What needs to be done
Render everything from the start of the listing down to the line containing "Question: Among these" as a Markdown table with the columns No. and Text, numbering each line and leaving out blank ones.

Listed records
____
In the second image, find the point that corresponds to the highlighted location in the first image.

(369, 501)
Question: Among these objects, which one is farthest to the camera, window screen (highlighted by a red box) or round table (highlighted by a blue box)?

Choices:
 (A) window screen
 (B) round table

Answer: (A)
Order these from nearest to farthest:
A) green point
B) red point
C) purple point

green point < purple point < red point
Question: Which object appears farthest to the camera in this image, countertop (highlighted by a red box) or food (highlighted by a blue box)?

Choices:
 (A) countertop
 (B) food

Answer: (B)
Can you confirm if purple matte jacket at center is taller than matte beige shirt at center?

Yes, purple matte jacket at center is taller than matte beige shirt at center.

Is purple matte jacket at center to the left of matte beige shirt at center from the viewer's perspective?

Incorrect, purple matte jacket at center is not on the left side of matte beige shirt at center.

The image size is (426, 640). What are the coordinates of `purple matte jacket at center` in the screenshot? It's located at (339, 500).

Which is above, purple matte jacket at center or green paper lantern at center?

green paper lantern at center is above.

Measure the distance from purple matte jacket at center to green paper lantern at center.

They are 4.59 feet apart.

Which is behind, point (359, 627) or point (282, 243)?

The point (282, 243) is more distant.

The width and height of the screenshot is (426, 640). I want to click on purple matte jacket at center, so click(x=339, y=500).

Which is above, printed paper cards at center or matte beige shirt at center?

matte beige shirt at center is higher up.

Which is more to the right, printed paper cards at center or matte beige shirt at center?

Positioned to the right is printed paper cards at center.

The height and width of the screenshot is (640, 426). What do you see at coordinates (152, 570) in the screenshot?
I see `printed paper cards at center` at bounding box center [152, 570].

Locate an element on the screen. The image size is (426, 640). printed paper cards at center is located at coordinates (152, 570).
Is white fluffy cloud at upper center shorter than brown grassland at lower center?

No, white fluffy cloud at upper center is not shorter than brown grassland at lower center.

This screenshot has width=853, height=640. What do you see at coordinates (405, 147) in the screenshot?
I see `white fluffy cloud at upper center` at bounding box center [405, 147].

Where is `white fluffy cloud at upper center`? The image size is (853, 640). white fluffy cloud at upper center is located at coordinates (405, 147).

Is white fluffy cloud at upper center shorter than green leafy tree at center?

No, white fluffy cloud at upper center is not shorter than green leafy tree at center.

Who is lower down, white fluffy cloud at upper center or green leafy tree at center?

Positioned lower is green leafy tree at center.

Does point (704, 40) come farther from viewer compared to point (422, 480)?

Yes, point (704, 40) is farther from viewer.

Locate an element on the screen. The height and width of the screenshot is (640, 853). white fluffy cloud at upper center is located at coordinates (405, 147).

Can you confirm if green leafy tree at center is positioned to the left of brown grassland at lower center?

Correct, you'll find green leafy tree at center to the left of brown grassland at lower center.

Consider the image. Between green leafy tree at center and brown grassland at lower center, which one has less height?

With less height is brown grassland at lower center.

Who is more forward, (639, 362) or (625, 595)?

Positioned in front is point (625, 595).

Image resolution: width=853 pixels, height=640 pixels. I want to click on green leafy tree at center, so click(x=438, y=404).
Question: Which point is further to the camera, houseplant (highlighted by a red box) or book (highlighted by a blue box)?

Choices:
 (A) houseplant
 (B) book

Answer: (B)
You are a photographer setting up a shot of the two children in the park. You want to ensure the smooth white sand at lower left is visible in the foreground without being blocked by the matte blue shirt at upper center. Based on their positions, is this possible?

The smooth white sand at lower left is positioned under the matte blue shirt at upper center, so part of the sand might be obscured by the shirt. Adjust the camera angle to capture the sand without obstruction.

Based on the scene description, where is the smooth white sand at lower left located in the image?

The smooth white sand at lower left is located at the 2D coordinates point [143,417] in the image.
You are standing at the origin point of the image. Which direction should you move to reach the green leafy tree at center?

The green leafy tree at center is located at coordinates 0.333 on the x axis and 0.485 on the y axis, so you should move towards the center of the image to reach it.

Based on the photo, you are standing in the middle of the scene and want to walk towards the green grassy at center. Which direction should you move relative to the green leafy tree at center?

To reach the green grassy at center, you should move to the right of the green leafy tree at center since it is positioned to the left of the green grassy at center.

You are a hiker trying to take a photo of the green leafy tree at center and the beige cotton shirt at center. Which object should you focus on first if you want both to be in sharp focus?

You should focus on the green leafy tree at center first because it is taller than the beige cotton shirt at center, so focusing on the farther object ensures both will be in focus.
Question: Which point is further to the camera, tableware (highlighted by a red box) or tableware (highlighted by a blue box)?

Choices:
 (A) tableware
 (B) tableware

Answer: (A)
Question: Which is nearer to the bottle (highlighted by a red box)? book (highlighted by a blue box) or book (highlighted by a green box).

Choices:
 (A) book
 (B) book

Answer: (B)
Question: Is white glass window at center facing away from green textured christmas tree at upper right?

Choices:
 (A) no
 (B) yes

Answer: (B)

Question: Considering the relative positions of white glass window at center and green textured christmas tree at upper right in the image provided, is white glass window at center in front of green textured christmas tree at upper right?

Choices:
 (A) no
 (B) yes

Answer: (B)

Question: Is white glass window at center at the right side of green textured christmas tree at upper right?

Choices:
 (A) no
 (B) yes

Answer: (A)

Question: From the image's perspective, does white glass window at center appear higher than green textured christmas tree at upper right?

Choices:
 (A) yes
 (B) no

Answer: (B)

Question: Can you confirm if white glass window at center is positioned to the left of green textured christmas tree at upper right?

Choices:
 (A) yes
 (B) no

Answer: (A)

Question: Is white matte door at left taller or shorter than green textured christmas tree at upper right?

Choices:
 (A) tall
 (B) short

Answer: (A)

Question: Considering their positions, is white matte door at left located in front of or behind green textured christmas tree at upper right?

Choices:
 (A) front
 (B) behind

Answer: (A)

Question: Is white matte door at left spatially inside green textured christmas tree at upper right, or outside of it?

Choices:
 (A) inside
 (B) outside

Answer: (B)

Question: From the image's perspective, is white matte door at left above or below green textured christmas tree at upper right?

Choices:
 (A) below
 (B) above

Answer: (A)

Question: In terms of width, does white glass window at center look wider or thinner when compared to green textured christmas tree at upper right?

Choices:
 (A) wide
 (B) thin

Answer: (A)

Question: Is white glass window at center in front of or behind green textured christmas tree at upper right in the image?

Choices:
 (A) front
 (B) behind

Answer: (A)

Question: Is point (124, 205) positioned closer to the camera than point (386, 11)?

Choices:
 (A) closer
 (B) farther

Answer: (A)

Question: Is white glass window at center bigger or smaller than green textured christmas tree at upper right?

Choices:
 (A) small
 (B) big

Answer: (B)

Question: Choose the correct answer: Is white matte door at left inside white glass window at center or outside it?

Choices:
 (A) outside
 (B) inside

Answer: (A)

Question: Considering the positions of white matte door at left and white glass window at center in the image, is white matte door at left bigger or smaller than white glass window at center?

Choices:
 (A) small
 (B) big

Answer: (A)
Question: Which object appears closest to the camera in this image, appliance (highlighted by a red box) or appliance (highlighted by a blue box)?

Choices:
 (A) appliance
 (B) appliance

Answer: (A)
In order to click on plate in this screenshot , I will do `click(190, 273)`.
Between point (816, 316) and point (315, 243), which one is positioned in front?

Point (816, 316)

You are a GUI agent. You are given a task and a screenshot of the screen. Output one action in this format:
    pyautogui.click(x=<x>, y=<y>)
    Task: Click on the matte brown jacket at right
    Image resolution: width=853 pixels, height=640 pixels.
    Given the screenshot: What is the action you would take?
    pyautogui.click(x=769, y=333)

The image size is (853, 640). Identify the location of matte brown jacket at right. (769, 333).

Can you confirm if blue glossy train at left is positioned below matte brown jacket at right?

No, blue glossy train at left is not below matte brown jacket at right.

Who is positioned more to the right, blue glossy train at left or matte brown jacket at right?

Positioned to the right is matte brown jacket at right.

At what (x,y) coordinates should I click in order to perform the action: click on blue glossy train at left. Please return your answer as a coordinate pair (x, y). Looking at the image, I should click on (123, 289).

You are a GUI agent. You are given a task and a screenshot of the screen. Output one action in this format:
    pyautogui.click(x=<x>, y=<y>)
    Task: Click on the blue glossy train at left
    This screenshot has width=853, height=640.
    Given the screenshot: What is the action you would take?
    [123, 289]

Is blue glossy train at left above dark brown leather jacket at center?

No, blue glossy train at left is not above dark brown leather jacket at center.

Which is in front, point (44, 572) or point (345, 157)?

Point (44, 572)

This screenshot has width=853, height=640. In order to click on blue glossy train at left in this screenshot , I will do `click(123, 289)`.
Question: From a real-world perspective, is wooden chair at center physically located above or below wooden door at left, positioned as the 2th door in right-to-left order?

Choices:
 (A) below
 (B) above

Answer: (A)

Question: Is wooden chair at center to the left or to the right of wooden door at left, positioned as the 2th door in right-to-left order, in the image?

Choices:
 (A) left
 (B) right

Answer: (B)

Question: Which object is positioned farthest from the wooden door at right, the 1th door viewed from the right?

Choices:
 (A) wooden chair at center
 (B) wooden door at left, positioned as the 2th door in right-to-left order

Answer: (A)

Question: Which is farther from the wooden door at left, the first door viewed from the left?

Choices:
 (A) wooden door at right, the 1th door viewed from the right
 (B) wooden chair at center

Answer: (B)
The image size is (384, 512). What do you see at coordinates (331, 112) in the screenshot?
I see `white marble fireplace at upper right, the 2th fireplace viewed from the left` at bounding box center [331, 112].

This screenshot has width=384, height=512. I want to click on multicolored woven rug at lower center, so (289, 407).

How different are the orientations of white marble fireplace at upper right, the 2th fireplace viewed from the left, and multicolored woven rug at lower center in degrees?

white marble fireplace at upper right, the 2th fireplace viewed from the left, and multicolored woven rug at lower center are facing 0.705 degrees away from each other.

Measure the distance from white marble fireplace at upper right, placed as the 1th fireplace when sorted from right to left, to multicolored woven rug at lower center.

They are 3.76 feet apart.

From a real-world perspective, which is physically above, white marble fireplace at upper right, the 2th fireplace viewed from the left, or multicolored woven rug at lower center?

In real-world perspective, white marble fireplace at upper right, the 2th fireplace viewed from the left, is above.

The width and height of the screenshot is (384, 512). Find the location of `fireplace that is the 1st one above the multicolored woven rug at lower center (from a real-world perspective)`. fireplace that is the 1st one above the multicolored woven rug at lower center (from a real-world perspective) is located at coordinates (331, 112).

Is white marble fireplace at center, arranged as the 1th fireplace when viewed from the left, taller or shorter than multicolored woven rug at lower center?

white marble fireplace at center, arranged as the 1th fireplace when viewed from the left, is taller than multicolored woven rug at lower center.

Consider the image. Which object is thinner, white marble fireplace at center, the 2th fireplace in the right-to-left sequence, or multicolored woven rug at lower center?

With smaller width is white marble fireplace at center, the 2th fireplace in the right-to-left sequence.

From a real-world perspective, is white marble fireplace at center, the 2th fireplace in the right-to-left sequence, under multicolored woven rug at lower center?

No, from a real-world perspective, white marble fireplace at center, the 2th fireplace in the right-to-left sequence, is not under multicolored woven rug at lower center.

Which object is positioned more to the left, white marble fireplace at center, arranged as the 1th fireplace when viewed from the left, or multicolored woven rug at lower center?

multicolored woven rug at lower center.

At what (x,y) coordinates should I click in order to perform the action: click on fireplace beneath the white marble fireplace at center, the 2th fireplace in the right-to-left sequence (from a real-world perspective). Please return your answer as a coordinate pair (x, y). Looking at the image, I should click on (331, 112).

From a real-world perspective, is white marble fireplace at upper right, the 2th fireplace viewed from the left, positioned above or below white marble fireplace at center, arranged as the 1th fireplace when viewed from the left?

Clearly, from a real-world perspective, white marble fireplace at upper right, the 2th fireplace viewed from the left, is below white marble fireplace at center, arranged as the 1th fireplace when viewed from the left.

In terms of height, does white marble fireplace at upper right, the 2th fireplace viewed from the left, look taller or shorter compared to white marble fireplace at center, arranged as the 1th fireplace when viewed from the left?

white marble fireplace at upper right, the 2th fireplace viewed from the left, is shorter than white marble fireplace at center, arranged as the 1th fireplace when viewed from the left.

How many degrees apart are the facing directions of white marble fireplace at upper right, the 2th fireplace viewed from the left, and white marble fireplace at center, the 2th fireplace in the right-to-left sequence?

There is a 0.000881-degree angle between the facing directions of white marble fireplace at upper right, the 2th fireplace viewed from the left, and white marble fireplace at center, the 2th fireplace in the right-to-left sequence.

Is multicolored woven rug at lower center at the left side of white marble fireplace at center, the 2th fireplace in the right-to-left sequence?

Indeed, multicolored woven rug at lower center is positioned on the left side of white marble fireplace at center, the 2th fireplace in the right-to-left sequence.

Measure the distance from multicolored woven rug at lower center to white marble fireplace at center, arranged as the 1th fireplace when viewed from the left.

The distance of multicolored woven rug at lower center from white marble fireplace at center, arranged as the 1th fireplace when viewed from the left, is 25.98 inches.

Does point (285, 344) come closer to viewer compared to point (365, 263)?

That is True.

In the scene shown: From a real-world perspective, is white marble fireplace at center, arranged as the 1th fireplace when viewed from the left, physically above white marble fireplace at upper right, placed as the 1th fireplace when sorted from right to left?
____
Response
| No. | Text |
|---|---|
| 1 | In the second image, find the point that corresponds to the highlighted location in the first image. |
| 2 | (369, 501) |
| 3 | Question: Among these objects, which one is farthest to the camera, window screen (highlighted by a red box) or round table (highlighted by a blue box)? |